▶ _Your task_:
Which lines in the data below contain the word "plate"? Copy each of them.

▶ _Dataset_:
═══

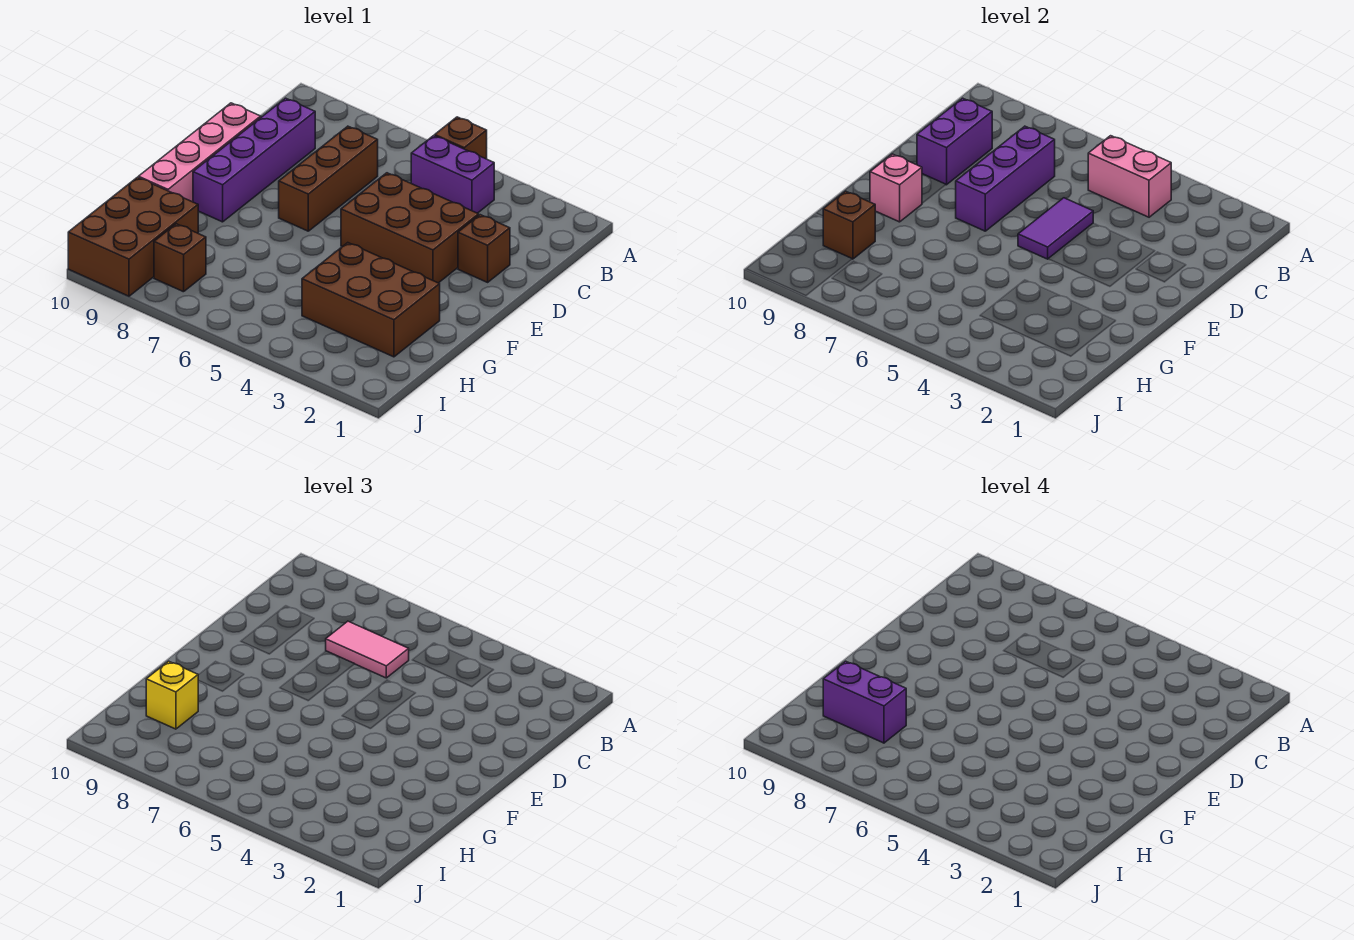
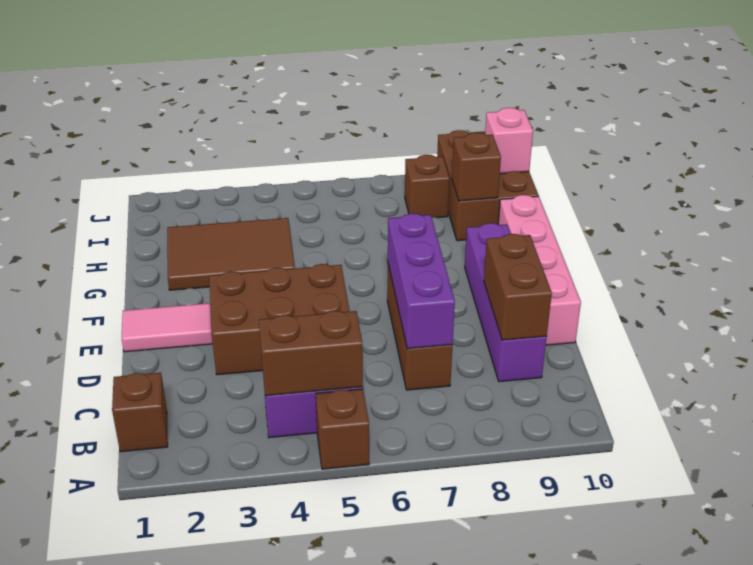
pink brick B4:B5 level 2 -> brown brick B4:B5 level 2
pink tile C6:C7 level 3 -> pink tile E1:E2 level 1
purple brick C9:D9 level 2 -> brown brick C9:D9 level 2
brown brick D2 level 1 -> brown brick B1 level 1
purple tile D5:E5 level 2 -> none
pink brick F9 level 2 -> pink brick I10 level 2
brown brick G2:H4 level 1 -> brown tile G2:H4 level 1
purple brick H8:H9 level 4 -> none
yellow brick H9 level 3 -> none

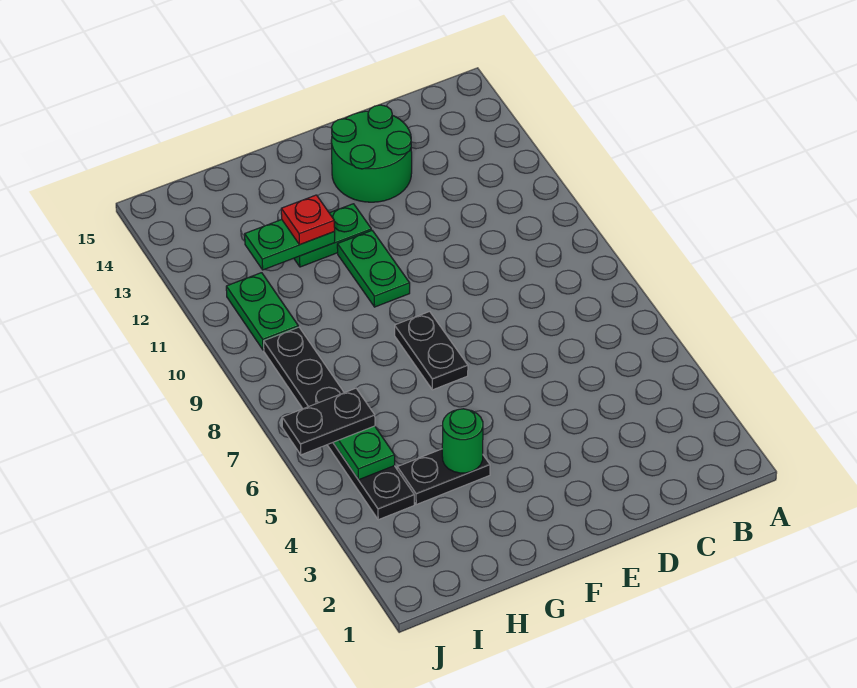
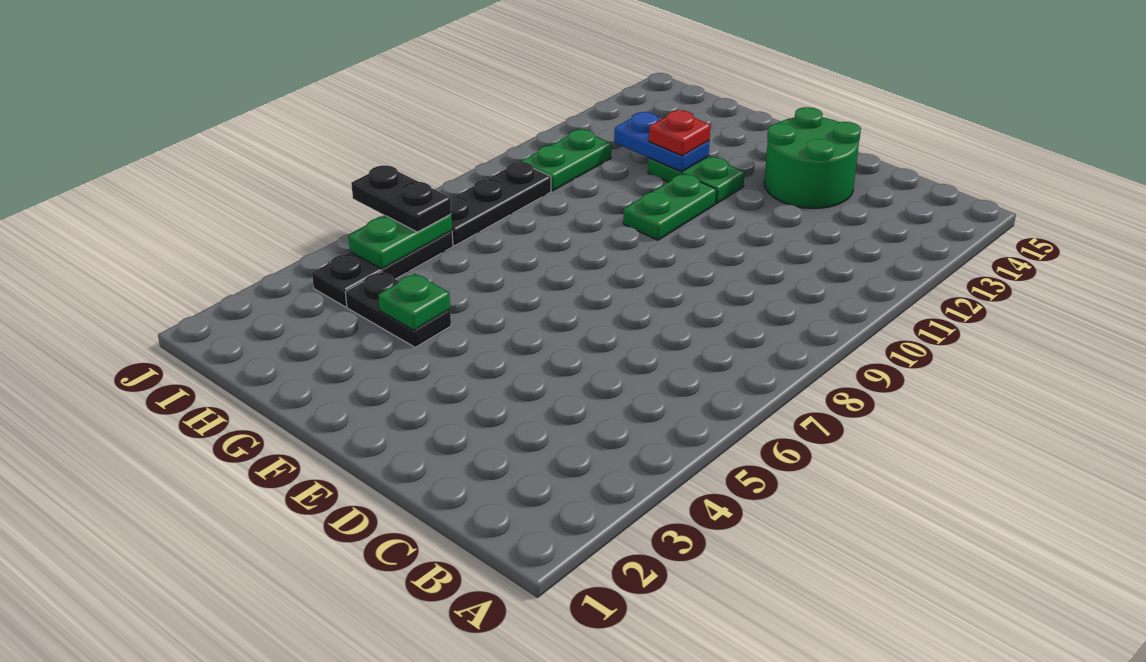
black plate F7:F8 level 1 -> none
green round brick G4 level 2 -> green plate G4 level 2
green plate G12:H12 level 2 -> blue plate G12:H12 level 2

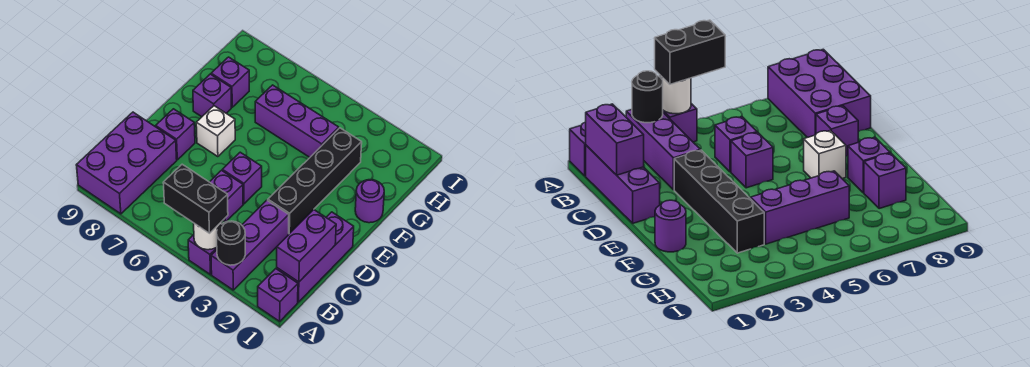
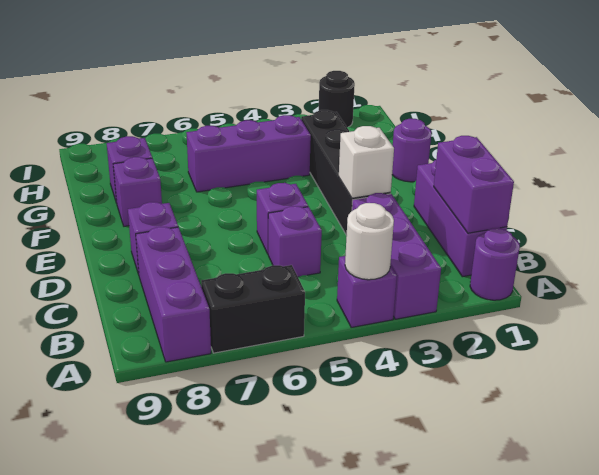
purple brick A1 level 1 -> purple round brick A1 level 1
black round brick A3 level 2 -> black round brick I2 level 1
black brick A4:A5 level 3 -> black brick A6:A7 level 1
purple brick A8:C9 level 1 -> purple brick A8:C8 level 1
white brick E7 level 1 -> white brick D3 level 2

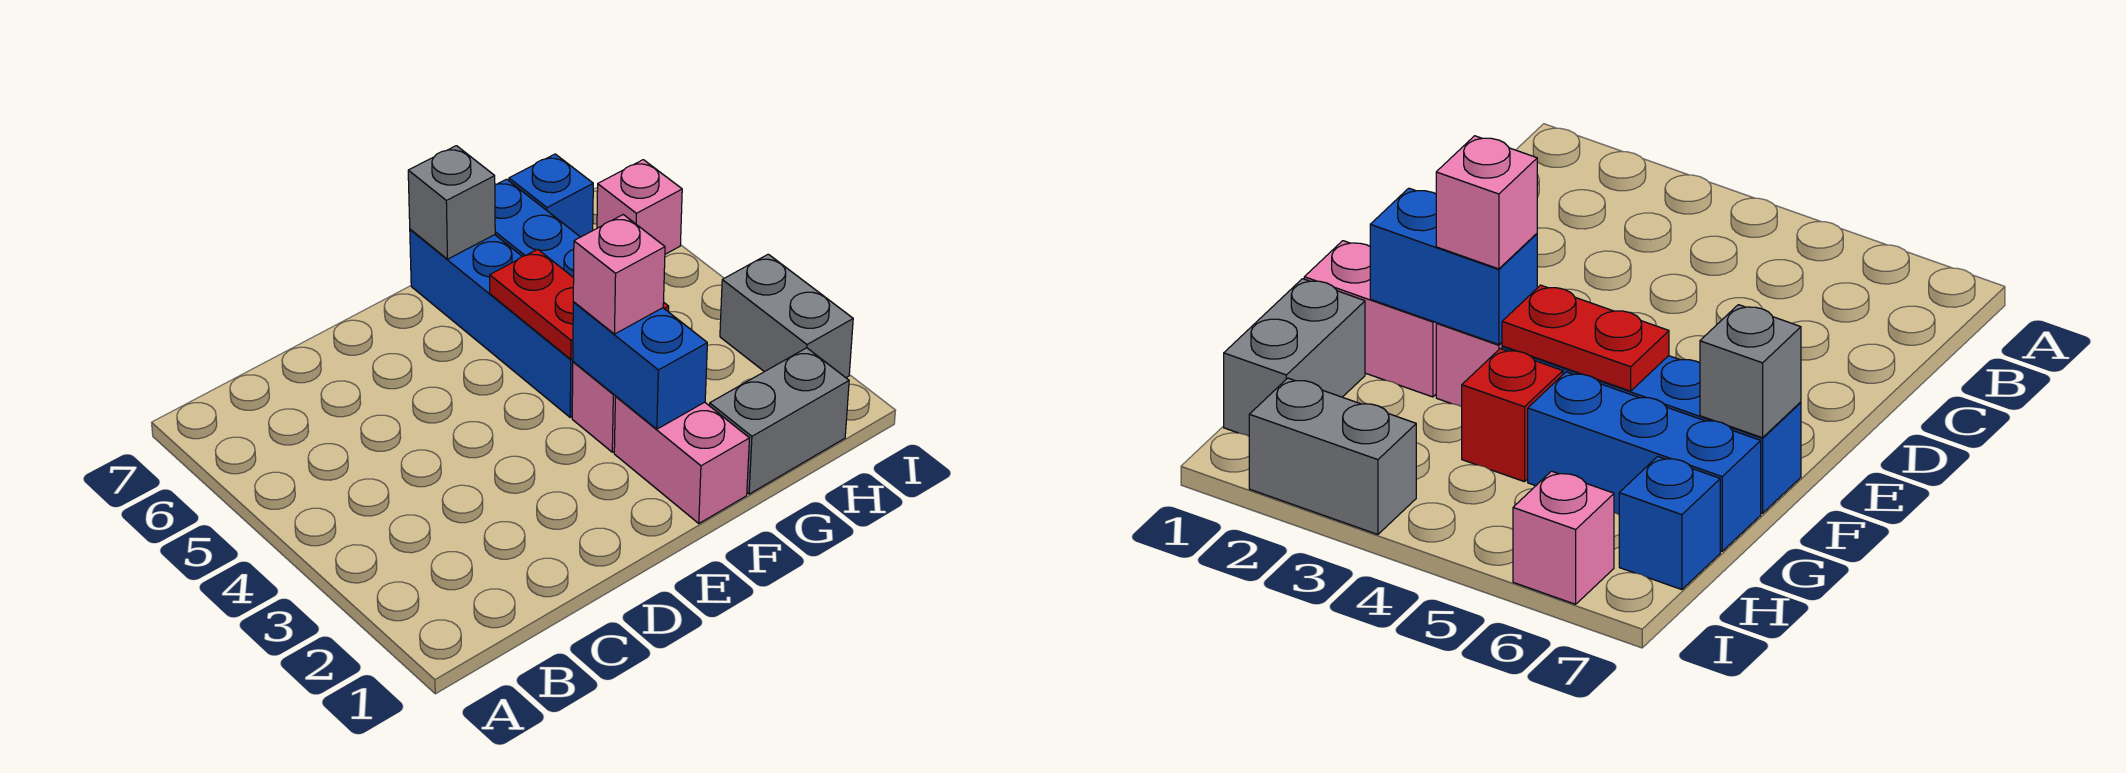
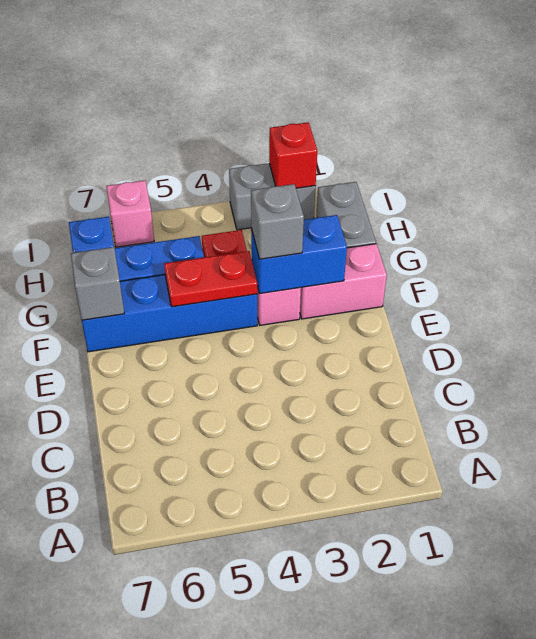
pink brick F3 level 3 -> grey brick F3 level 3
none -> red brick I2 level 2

═══

▶ _Answer box_:
black plate F7:F8 level 1 -> none
green round brick G4 level 2 -> green plate G4 level 2
green plate G12:H12 level 2 -> blue plate G12:H12 level 2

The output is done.